▸ **Change detection data**
##############################
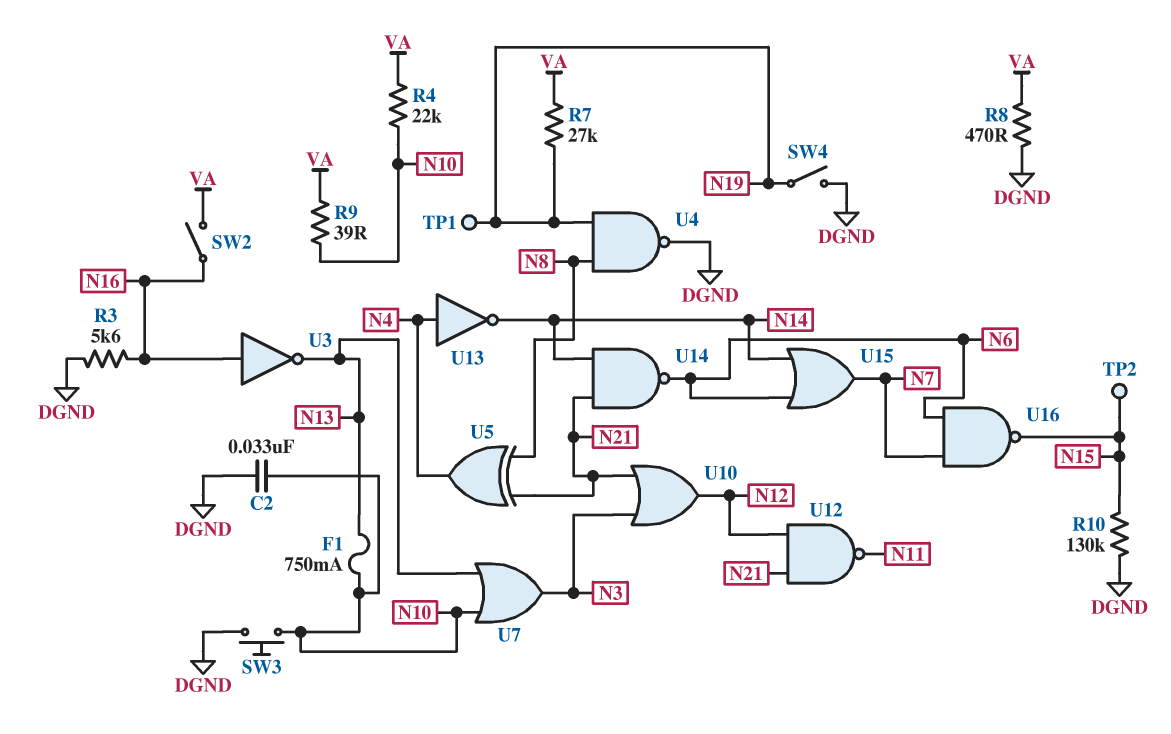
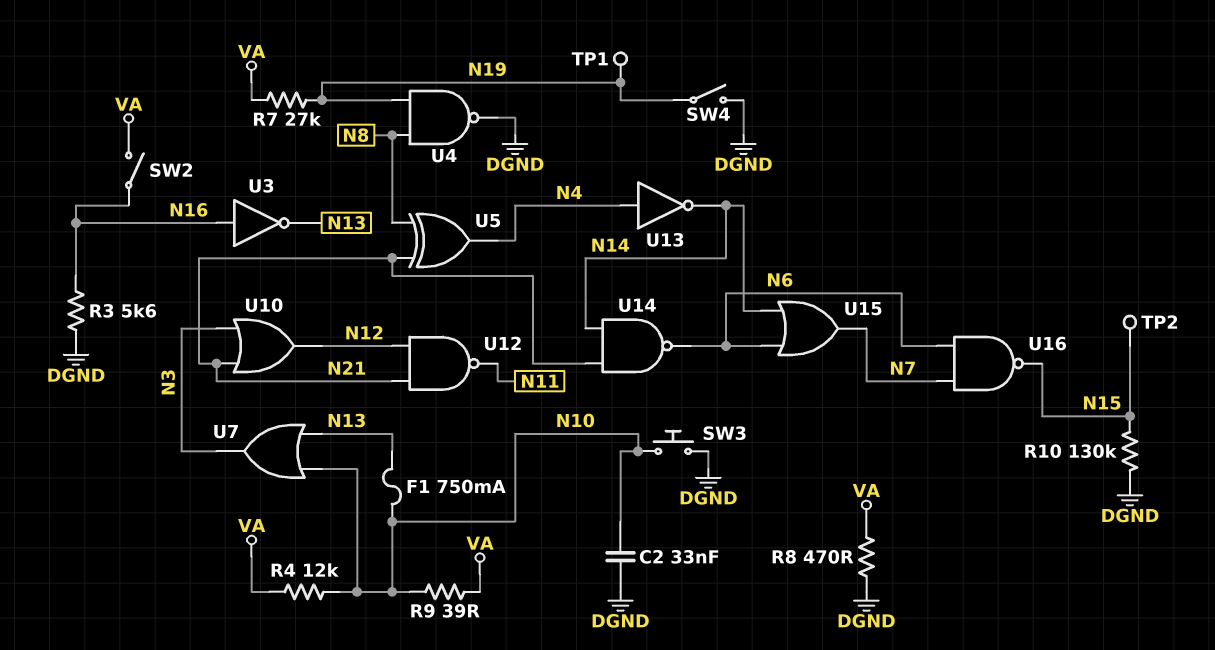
R4: 22k (N10, VA) -> 12k (N10, VA)

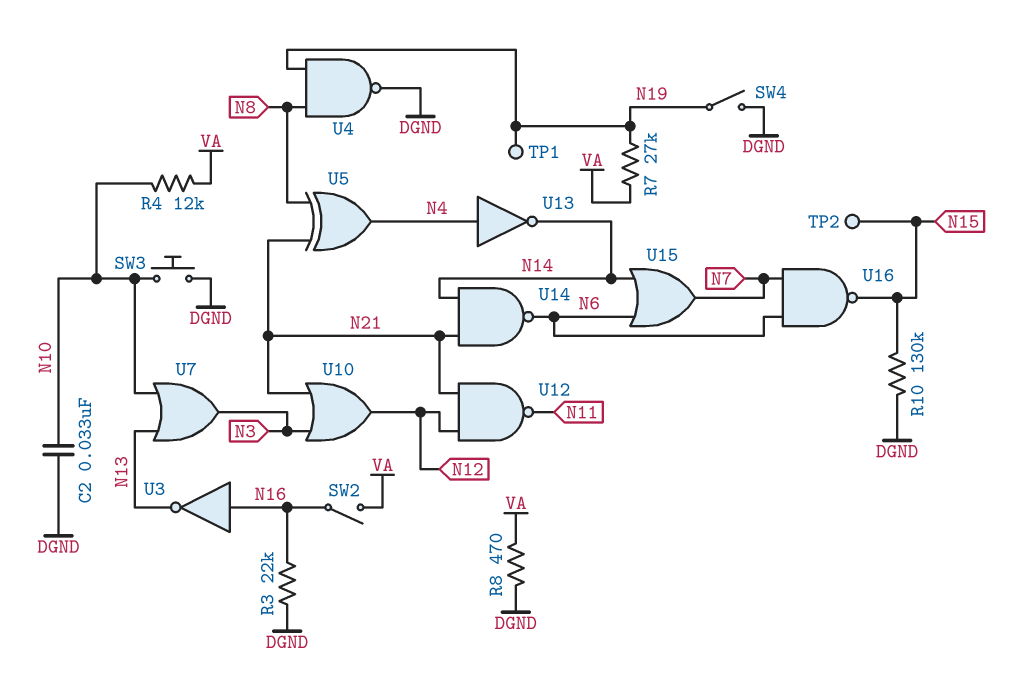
F1: 750mA (N10, N13) -> none
R3: 5.6k (DGND, N16) -> 22k (DGND, N16)
R9: 39 (N10, VA) -> none

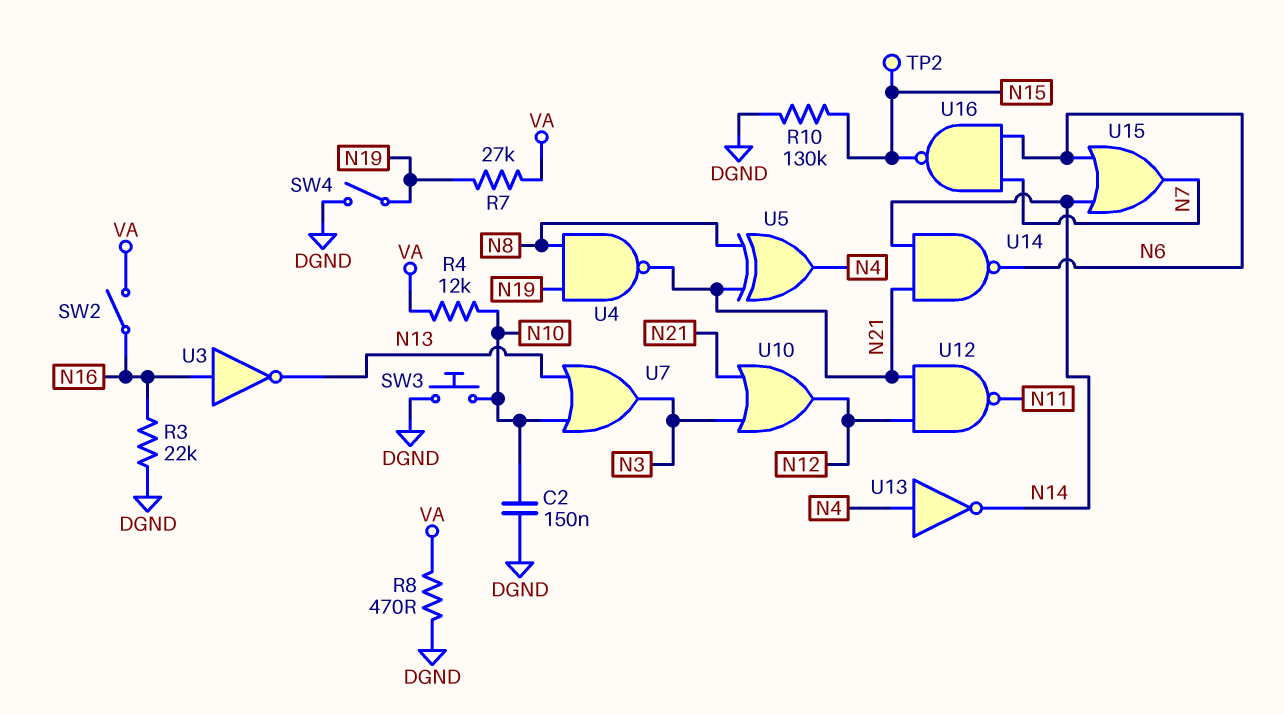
C2: 33nF (DGND, N10) -> 150nF (DGND, N10)
TP1: test point (N19) -> none
U4: NAND (in N8, in N19, out DGND) -> NAND (in N8, in N19, out N21)

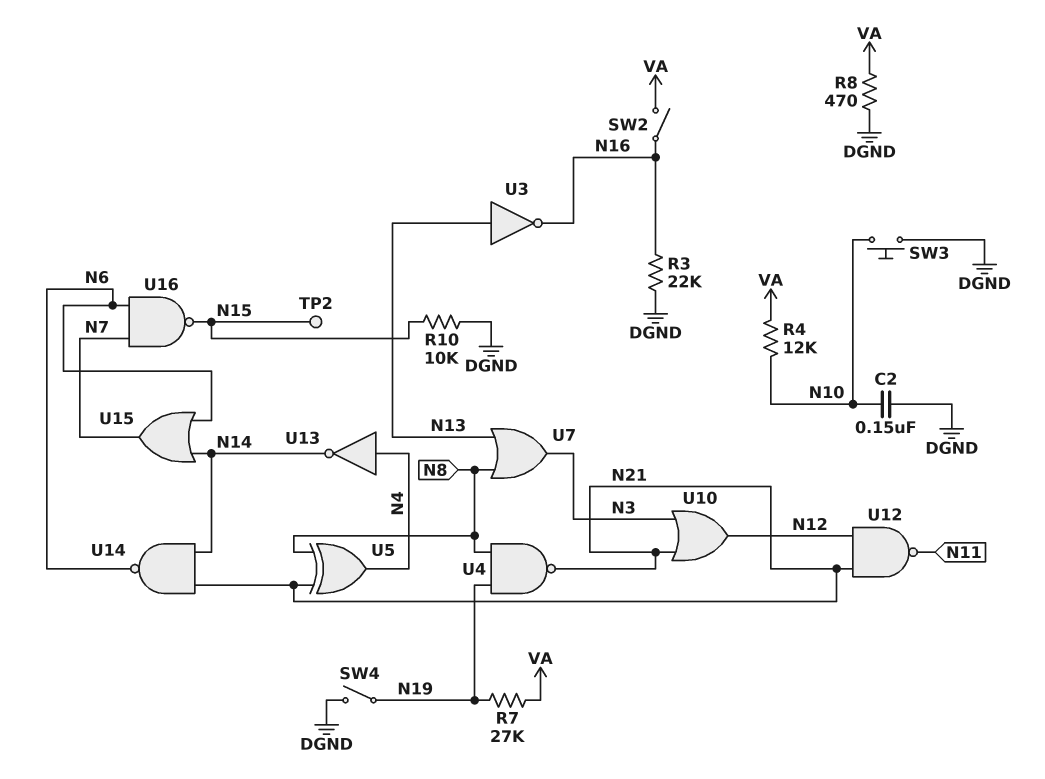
R10: 130k (DGND, N15) -> 10k (DGND, N15)
U3: NOT (in N16, out N13) -> NOT (in N13, out N16)
U7: OR (in N10, in N13, out N3) -> OR (in N8, in N13, out N3)

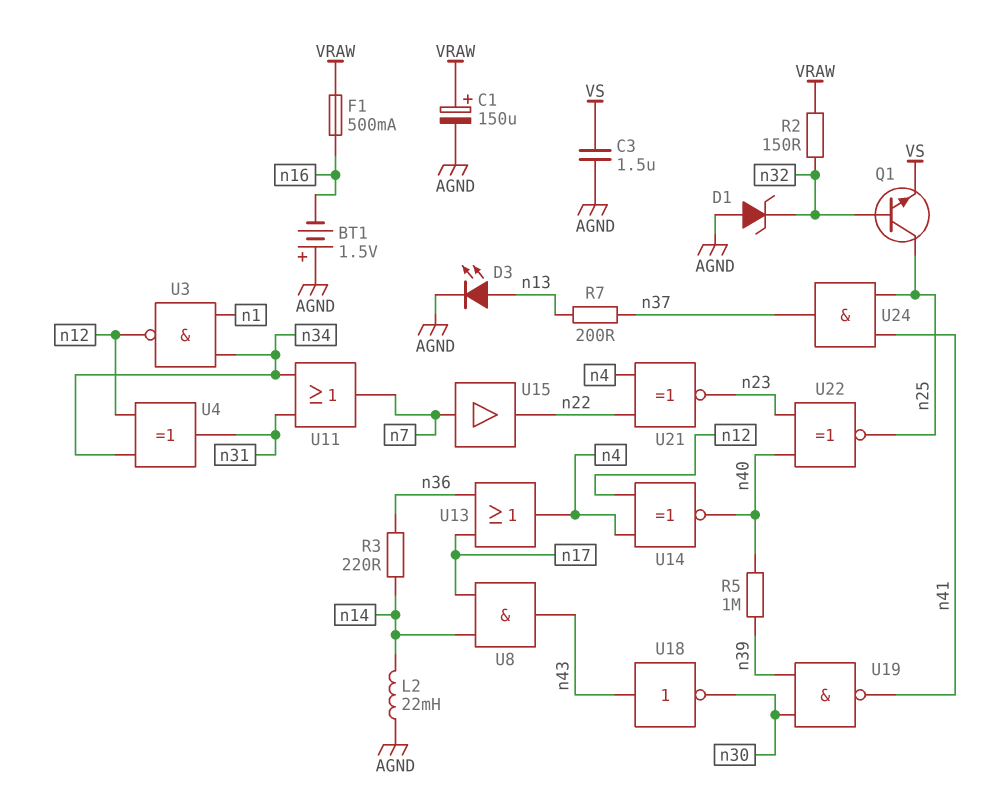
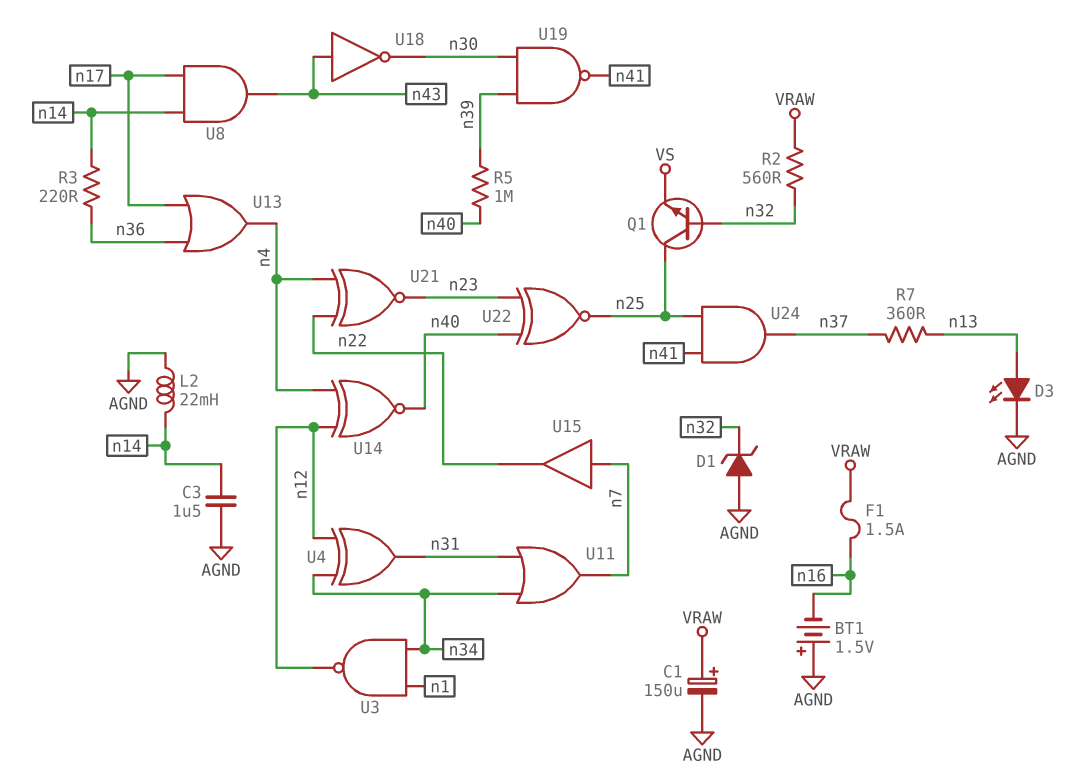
C3: 1.5uF (AGND, VS) -> 1.5uF (AGND, n14)
F1: 500mA (VRAW, n16) -> 1.5A (VRAW, n16)
R2: 150 (VRAW, n32) -> 560 (VRAW, n32)
R7: 200 (n13, n37) -> 360 (n13, n37)

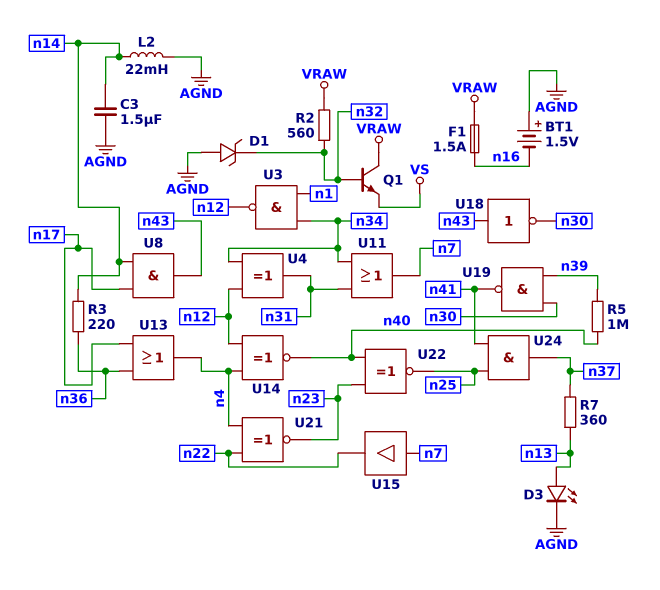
C1: 150uF (plus VRAW, minus AGND) -> none
Q1: NPN (B n32, C n25, E VS) -> NPN (B n32, C VRAW, E VS)

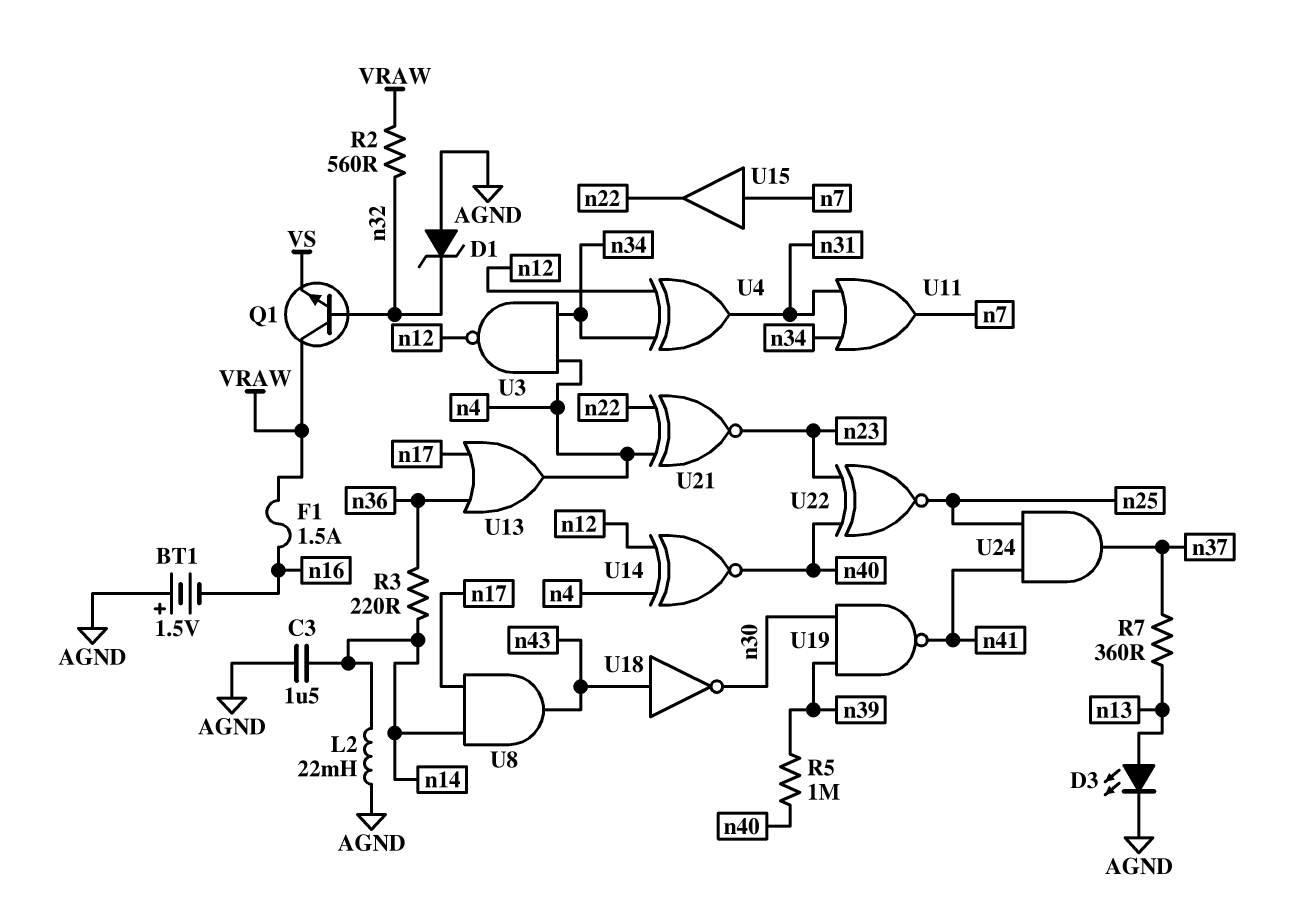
U3: NAND (in n1, in n34, out n12) -> NAND (in n4, in n34, out n12)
##############################
Reproduce the records, all of them, word for word; omit the pictures.

R4: 22k (N10, VA) -> 12k (N10, VA)

F1: 750mA (N10, N13) -> none
R3: 5.6k (DGND, N16) -> 22k (DGND, N16)
R9: 39 (N10, VA) -> none

C2: 33nF (DGND, N10) -> 150nF (DGND, N10)
TP1: test point (N19) -> none
U4: NAND (in N8, in N19, out DGND) -> NAND (in N8, in N19, out N21)

R10: 130k (DGND, N15) -> 10k (DGND, N15)
U3: NOT (in N16, out N13) -> NOT (in N13, out N16)
U7: OR (in N10, in N13, out N3) -> OR (in N8, in N13, out N3)

C3: 1.5uF (AGND, VS) -> 1.5uF (AGND, n14)
F1: 500mA (VRAW, n16) -> 1.5A (VRAW, n16)
R2: 150 (VRAW, n32) -> 560 (VRAW, n32)
R7: 200 (n13, n37) -> 360 (n13, n37)

C1: 150uF (plus VRAW, minus AGND) -> none
Q1: NPN (B n32, C n25, E VS) -> NPN (B n32, C VRAW, E VS)

U3: NAND (in n1, in n34, out n12) -> NAND (in n4, in n34, out n12)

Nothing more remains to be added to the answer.